*Supplied data*
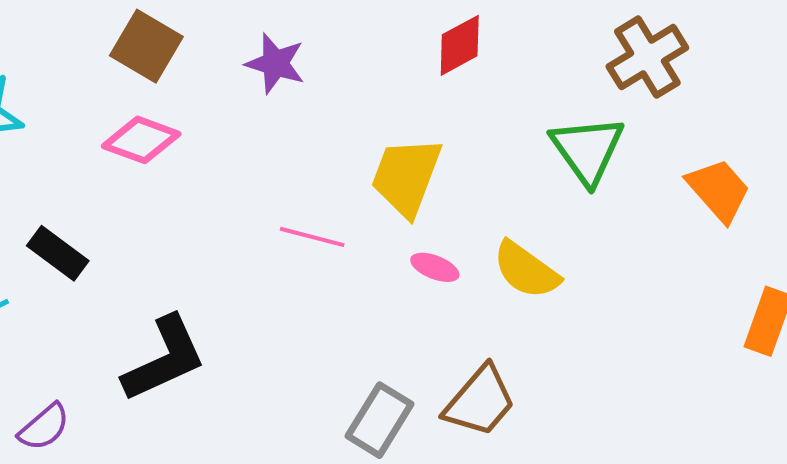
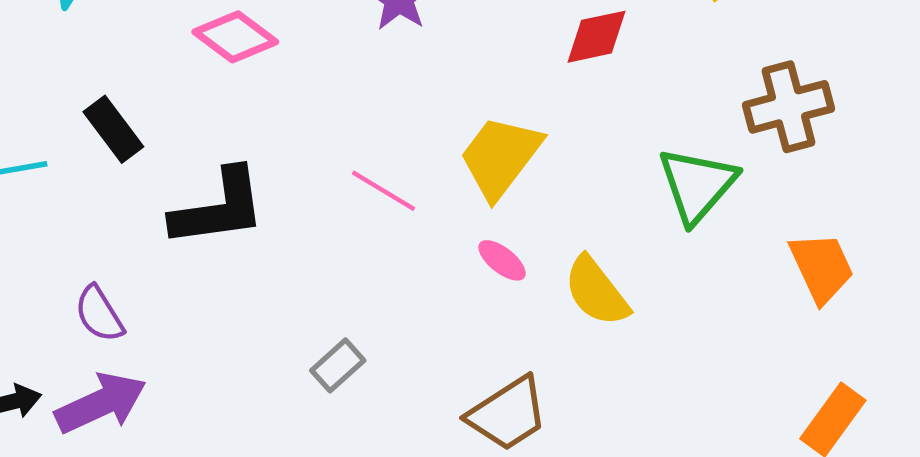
black L-shape: (164, 359) -> (219, 208), moved
gray rectangle: (380, 420) -> (338, 365), moved, size x0.7
purple semicircle: (44, 427) -> (99, 314), moved, turned 82

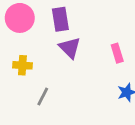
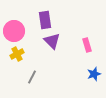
pink circle: (20, 18) -> (14, 31), moved
yellow cross: (22, 65) -> (17, 54), turned -32

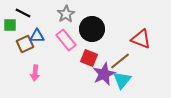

*Work instruction*
Images aside, return each entry above precisely as it stands.

*Response to the task*
black L-shape: (164, 359) -> (219, 208), moved
gray rectangle: (380, 420) -> (338, 365), moved, size x0.7
purple semicircle: (44, 427) -> (99, 314), moved, turned 82

pink circle: (20, 18) -> (14, 31), moved
yellow cross: (22, 65) -> (17, 54), turned -32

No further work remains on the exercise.